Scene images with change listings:
# # # # # # #

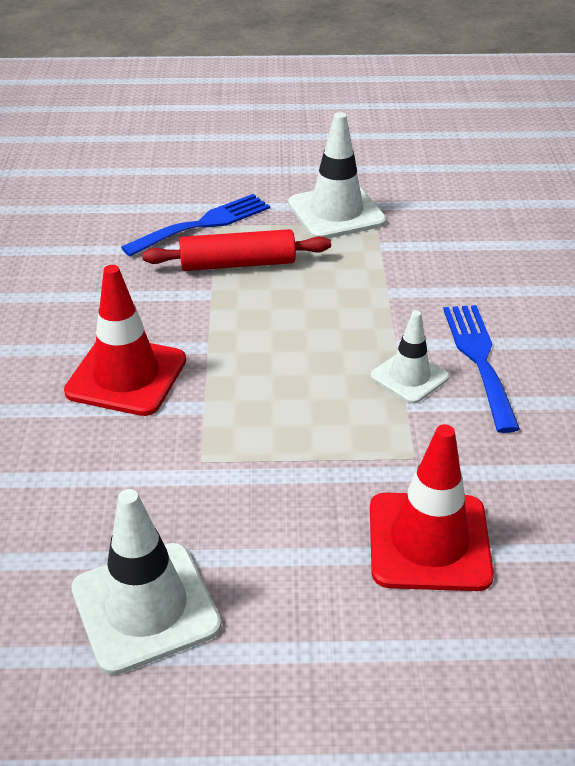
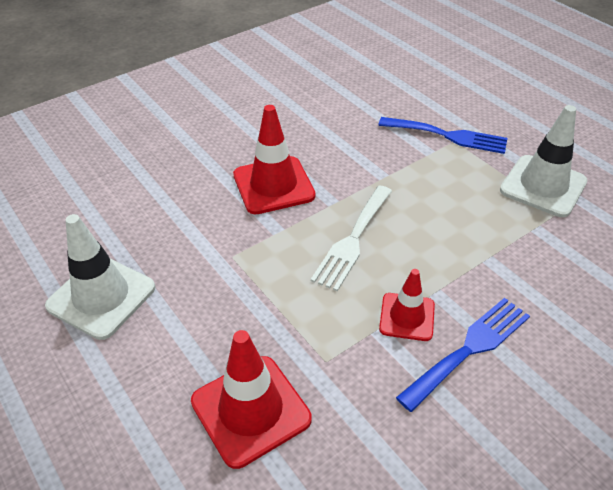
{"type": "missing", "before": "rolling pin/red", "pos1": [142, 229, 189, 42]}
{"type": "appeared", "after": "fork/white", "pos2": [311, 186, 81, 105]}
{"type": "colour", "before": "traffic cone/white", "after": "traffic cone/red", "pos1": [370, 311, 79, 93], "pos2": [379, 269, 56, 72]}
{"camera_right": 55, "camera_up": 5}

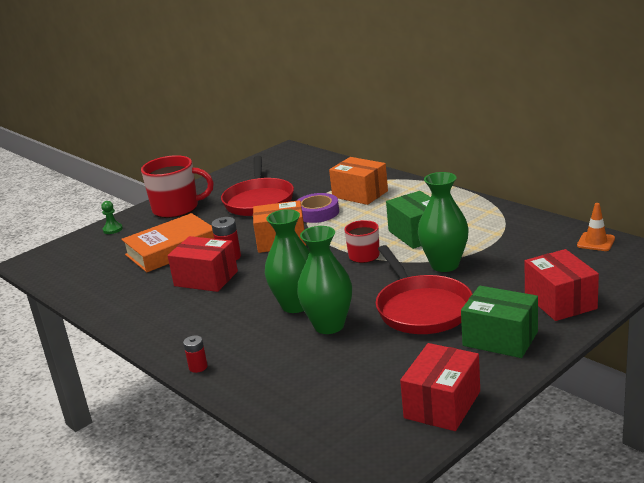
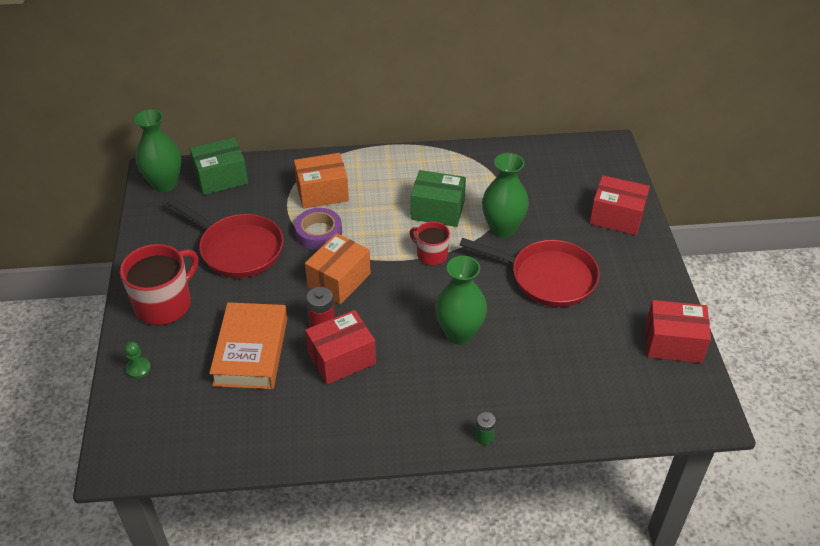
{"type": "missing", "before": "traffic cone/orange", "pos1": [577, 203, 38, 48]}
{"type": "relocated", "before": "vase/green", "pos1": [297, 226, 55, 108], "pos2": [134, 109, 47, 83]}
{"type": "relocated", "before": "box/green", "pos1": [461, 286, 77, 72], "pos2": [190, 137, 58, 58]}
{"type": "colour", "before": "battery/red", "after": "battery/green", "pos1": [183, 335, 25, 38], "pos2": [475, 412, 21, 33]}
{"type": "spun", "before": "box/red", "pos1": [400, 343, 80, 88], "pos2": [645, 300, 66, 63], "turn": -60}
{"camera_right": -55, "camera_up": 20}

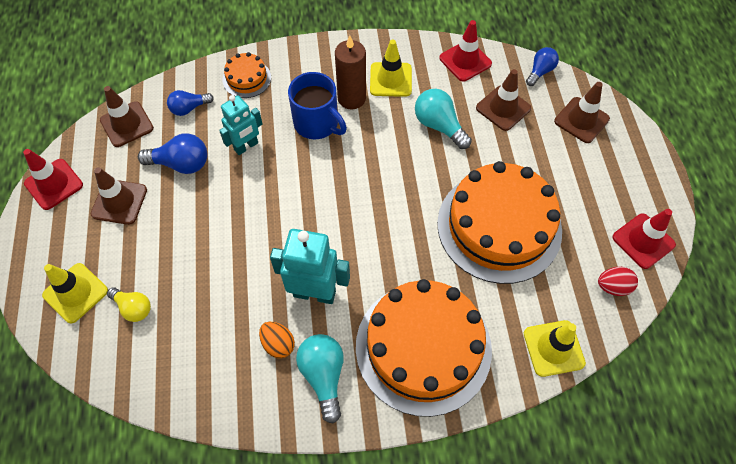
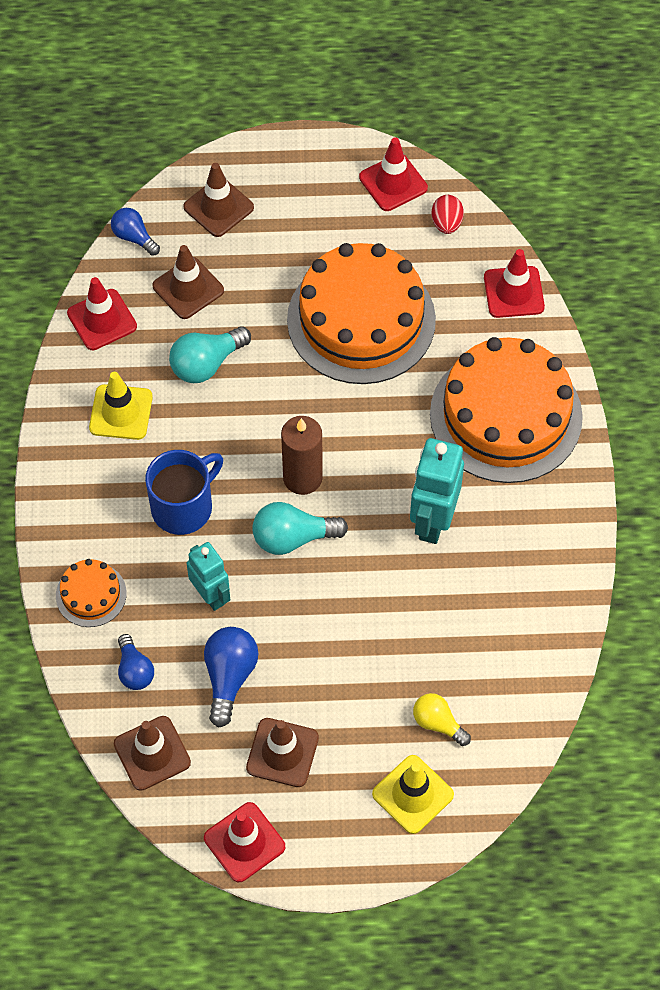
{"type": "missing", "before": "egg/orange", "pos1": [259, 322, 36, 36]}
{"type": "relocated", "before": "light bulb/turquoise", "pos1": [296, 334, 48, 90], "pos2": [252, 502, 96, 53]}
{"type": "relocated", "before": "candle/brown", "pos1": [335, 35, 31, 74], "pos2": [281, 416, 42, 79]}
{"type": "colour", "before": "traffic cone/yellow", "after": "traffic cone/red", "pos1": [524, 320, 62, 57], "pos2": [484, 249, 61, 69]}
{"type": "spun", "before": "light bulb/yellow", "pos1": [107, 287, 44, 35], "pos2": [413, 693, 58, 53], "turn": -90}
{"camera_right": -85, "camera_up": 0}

# # # # # # #

TASK ITEM.
Each line of the data must be transcribed exactly; pictures are not carried over.

YOUR RESPONSE.
{"type": "missing", "before": "rolling pin/red", "pos1": [142, 229, 189, 42]}
{"type": "appeared", "after": "fork/white", "pos2": [311, 186, 81, 105]}
{"type": "colour", "before": "traffic cone/white", "after": "traffic cone/red", "pos1": [370, 311, 79, 93], "pos2": [379, 269, 56, 72]}
{"camera_right": 55, "camera_up": 5}

{"type": "missing", "before": "traffic cone/orange", "pos1": [577, 203, 38, 48]}
{"type": "relocated", "before": "vase/green", "pos1": [297, 226, 55, 108], "pos2": [134, 109, 47, 83]}
{"type": "relocated", "before": "box/green", "pos1": [461, 286, 77, 72], "pos2": [190, 137, 58, 58]}
{"type": "colour", "before": "battery/red", "after": "battery/green", "pos1": [183, 335, 25, 38], "pos2": [475, 412, 21, 33]}
{"type": "spun", "before": "box/red", "pos1": [400, 343, 80, 88], "pos2": [645, 300, 66, 63], "turn": -60}
{"camera_right": -55, "camera_up": 20}

{"type": "missing", "before": "egg/orange", "pos1": [259, 322, 36, 36]}
{"type": "relocated", "before": "light bulb/turquoise", "pos1": [296, 334, 48, 90], "pos2": [252, 502, 96, 53]}
{"type": "relocated", "before": "candle/brown", "pos1": [335, 35, 31, 74], "pos2": [281, 416, 42, 79]}
{"type": "colour", "before": "traffic cone/yellow", "after": "traffic cone/red", "pos1": [524, 320, 62, 57], "pos2": [484, 249, 61, 69]}
{"type": "spun", "before": "light bulb/yellow", "pos1": [107, 287, 44, 35], "pos2": [413, 693, 58, 53], "turn": -90}
{"camera_right": -85, "camera_up": 0}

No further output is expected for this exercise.